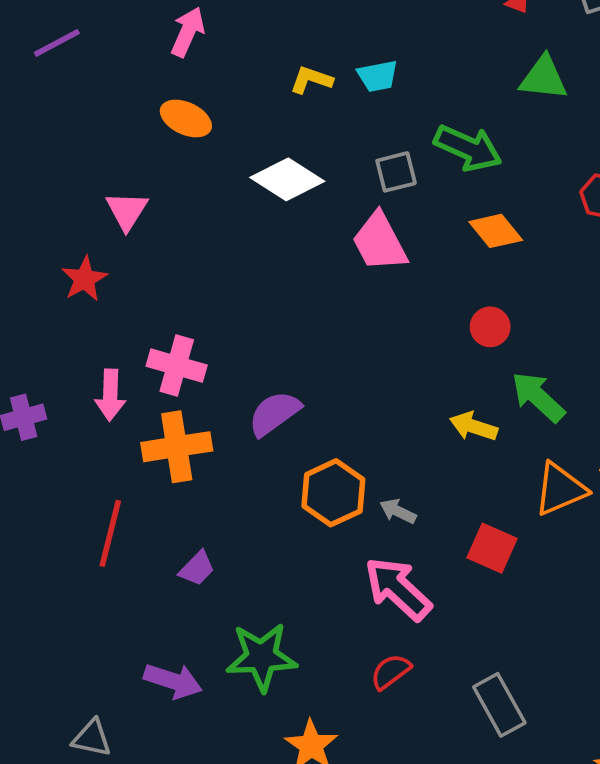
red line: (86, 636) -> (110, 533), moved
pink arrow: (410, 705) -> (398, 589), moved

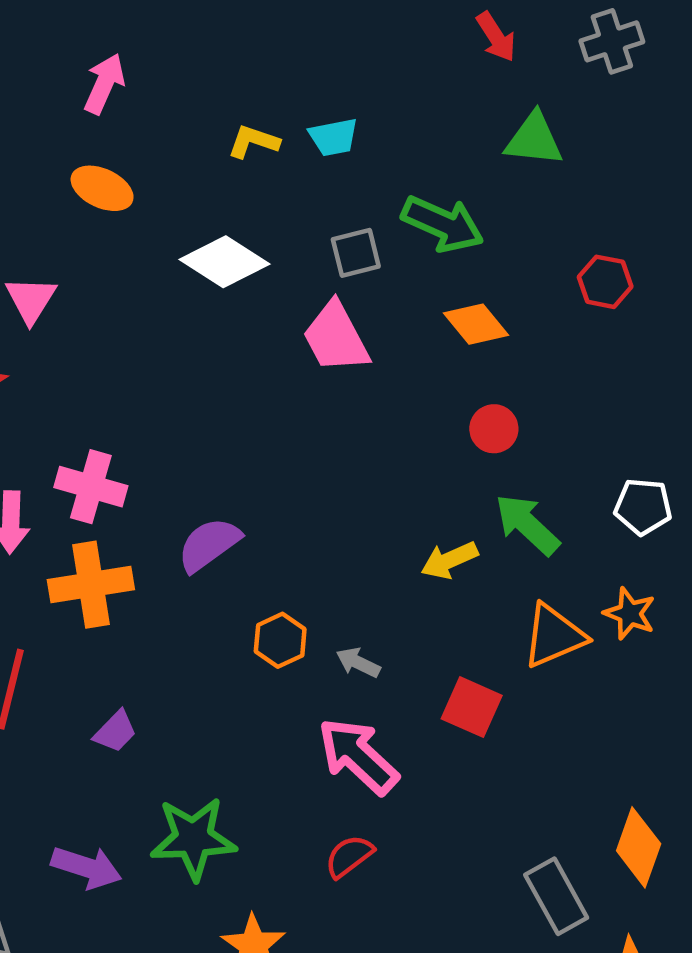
red circle: (490, 327) -> (494, 429), moved
yellow arrow: (474, 426) -> (449, 560), turned -42
orange hexagon: (333, 493) -> (280, 640), size x0.7
gray rectangle: (499, 705) -> (556, 896), moved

● ● ● ● ● ● ●

Search the records for the word "arrow". Copy each line where it appears.

pink arrow: (410, 705) -> (398, 589), moved
yellow arrow: (474, 426) -> (449, 560), turned -42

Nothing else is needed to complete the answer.